▶ What needs to be done: Search each line below for the word "AGND" and list those that contain it.

★ ★ ★ ★

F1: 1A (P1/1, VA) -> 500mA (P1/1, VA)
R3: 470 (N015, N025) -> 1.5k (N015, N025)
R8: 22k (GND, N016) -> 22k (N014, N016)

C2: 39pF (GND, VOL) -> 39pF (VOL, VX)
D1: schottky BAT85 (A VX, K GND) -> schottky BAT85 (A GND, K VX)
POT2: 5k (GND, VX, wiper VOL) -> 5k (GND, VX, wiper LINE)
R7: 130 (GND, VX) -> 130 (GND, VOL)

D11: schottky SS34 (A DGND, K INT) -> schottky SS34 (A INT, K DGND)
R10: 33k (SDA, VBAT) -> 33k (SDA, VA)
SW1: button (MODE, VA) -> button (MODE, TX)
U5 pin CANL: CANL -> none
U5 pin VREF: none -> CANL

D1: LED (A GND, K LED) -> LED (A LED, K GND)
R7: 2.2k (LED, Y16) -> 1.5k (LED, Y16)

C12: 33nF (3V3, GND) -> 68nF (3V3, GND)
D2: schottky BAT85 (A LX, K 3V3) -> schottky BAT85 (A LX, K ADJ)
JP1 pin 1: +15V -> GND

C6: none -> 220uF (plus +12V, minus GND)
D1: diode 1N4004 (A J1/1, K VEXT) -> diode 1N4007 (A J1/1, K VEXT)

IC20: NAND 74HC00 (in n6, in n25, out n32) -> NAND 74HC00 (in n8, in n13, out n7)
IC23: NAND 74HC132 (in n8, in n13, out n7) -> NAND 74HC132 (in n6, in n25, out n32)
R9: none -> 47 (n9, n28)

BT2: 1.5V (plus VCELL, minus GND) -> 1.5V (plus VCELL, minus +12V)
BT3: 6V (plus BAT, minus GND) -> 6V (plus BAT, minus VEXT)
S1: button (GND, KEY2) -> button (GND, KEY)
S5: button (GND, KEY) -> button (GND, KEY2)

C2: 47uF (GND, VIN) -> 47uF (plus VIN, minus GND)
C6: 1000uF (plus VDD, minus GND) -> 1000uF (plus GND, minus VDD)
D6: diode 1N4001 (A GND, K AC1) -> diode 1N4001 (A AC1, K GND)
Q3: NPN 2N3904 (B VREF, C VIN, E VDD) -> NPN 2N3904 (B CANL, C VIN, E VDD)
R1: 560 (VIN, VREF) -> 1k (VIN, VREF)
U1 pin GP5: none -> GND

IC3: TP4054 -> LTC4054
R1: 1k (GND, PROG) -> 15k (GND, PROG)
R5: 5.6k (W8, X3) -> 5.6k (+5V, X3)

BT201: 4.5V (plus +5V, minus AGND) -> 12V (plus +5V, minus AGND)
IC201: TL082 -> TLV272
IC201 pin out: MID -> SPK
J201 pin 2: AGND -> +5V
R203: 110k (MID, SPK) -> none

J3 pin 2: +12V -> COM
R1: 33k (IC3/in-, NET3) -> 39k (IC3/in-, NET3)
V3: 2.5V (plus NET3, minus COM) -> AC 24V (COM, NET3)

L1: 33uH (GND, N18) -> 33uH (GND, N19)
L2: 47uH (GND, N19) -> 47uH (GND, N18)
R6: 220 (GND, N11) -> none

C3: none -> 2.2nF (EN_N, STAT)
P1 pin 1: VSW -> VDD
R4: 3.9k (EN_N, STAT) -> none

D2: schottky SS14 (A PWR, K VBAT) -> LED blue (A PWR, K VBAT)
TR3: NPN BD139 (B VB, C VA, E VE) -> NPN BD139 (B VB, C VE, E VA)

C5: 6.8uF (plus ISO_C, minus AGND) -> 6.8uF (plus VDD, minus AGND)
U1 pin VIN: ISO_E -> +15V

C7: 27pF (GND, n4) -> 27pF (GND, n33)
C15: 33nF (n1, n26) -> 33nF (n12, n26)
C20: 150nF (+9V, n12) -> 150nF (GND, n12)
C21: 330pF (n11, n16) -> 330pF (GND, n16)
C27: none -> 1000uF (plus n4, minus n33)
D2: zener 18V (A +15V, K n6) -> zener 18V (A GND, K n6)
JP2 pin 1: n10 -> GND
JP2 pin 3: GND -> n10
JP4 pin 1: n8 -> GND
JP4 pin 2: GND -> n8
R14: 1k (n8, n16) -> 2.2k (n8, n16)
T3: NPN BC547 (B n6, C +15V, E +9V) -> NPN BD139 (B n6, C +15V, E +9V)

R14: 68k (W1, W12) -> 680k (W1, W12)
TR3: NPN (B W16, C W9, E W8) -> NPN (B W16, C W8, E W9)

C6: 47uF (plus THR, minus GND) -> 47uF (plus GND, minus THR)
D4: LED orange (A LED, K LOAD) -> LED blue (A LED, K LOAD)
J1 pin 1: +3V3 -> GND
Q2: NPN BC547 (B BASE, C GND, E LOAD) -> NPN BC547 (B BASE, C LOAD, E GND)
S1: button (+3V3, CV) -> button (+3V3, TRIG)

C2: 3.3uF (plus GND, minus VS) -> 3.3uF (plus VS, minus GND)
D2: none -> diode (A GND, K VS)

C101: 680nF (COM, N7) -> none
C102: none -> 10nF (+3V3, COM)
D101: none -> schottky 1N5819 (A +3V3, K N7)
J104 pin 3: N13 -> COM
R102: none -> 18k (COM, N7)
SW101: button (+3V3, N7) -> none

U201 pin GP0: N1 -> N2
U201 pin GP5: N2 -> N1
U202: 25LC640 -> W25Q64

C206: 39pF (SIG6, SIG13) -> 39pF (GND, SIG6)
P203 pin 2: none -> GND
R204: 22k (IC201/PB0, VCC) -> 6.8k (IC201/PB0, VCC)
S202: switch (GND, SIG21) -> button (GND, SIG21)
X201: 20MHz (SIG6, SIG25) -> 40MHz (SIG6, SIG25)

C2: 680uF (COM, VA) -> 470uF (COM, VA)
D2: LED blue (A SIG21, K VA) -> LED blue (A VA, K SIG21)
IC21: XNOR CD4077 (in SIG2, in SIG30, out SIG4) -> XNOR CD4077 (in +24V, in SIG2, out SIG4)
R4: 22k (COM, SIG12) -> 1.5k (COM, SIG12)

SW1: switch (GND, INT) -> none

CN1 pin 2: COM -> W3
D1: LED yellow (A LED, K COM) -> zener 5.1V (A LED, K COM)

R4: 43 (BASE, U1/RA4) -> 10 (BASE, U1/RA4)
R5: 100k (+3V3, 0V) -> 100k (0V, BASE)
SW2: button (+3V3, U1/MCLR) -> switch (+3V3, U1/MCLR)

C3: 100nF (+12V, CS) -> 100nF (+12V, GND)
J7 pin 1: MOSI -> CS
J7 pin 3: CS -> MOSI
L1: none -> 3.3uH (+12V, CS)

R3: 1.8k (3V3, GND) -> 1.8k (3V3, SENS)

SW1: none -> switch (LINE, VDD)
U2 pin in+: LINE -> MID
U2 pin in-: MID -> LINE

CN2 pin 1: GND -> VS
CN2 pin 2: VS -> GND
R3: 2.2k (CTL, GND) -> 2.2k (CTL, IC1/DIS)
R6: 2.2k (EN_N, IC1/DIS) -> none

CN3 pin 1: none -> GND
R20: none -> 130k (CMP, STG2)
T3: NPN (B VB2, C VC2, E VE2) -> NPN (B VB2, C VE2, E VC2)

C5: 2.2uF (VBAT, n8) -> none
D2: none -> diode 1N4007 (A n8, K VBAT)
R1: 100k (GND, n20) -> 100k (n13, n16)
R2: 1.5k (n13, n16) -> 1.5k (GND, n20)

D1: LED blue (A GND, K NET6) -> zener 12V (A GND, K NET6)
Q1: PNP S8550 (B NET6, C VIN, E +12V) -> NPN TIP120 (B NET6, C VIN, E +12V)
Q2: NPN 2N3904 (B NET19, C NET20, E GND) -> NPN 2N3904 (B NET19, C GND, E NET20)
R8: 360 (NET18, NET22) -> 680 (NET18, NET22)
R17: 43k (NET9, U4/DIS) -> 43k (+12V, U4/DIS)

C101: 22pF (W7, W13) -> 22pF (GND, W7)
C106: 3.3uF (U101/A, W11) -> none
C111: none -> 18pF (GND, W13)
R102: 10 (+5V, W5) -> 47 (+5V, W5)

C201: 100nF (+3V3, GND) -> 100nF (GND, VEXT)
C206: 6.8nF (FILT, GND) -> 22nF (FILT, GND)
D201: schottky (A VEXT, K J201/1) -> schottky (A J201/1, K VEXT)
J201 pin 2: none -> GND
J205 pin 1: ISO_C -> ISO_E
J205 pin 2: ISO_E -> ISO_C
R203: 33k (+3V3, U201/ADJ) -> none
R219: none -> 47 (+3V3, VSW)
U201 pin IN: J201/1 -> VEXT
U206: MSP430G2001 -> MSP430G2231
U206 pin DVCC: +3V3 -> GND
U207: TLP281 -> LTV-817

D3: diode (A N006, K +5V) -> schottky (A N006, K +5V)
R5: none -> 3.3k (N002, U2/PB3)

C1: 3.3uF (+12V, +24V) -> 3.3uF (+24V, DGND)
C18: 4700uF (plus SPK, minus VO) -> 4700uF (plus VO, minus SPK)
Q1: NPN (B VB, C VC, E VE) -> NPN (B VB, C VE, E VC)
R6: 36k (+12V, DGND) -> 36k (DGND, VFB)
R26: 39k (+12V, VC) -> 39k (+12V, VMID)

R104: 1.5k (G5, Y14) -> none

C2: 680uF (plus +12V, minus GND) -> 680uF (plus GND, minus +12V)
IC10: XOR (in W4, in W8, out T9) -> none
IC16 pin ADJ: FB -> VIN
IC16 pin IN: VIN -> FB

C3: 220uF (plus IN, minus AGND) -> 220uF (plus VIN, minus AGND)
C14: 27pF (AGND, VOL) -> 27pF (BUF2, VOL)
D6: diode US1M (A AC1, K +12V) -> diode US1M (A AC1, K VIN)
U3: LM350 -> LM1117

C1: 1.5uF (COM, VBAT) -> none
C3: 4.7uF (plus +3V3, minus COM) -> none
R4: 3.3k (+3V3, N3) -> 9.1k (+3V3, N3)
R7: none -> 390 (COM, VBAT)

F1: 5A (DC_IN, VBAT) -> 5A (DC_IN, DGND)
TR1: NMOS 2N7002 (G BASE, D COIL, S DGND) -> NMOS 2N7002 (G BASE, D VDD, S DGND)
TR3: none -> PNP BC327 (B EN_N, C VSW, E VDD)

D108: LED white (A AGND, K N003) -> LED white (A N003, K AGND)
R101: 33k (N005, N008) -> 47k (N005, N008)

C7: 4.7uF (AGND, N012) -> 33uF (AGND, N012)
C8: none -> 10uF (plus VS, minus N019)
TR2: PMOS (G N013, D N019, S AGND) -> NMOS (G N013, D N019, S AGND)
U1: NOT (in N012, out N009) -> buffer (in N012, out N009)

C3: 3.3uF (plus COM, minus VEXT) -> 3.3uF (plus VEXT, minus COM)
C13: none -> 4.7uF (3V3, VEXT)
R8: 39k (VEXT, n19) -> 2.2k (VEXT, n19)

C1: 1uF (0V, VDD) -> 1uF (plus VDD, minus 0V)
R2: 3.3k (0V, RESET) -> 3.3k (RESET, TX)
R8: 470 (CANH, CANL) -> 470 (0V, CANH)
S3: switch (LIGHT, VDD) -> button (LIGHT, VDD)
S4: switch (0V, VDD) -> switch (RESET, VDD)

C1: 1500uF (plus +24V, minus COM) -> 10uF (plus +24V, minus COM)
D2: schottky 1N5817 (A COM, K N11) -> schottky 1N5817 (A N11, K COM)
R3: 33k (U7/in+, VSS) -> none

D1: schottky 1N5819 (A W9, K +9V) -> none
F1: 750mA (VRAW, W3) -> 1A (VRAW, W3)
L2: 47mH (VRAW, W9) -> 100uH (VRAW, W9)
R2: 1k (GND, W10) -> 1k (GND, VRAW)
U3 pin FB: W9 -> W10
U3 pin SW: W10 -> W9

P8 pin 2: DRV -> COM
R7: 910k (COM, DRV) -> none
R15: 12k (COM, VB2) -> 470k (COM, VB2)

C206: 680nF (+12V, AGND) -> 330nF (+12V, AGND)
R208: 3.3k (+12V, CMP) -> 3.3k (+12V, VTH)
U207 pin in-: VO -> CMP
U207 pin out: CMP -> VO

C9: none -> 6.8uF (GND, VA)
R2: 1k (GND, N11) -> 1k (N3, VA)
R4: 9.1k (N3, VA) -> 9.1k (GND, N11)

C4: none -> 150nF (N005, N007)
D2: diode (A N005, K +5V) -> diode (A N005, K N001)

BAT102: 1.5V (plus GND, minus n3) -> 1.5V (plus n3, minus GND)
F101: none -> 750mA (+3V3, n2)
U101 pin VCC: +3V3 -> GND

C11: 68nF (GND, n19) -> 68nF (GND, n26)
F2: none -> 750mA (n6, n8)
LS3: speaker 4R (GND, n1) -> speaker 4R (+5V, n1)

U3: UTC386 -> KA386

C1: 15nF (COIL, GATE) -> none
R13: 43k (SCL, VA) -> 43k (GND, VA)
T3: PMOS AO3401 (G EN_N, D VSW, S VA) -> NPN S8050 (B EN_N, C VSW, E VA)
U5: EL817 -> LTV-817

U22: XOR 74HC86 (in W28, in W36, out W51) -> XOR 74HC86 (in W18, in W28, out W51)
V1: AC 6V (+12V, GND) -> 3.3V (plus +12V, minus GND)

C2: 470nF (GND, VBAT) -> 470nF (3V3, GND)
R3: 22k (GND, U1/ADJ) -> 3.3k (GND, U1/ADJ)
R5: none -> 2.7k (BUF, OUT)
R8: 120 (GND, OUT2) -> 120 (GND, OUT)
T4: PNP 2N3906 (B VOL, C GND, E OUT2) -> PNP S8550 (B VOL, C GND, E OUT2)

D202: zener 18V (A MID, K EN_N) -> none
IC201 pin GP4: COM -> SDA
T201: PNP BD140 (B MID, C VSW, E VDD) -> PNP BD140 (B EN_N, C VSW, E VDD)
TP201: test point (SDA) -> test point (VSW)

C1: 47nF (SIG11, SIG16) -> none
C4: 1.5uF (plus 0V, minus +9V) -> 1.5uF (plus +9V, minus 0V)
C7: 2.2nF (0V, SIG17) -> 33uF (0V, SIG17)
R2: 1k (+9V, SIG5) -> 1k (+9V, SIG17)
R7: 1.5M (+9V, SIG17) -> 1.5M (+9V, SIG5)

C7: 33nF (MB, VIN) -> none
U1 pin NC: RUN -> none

★ ★ ★ ★

▶ Written solution:
BT201: 4.5V (plus +5V, minus AGND) -> 12V (plus +5V, minus AGND)
J201 pin 2: AGND -> +5V
C5: 6.8uF (plus ISO_C, minus AGND) -> 6.8uF (plus VDD, minus AGND)
C3: 220uF (plus IN, minus AGND) -> 220uF (plus VIN, minus AGND)
C14: 27pF (AGND, VOL) -> 27pF (BUF2, VOL)
D108: LED white (A AGND, K N003) -> LED white (A N003, K AGND)
C7: 4.7uF (AGND, N012) -> 33uF (AGND, N012)
TR2: PMOS (G N013, D N019, S AGND) -> NMOS (G N013, D N019, S AGND)
C206: 680nF (+12V, AGND) -> 330nF (+12V, AGND)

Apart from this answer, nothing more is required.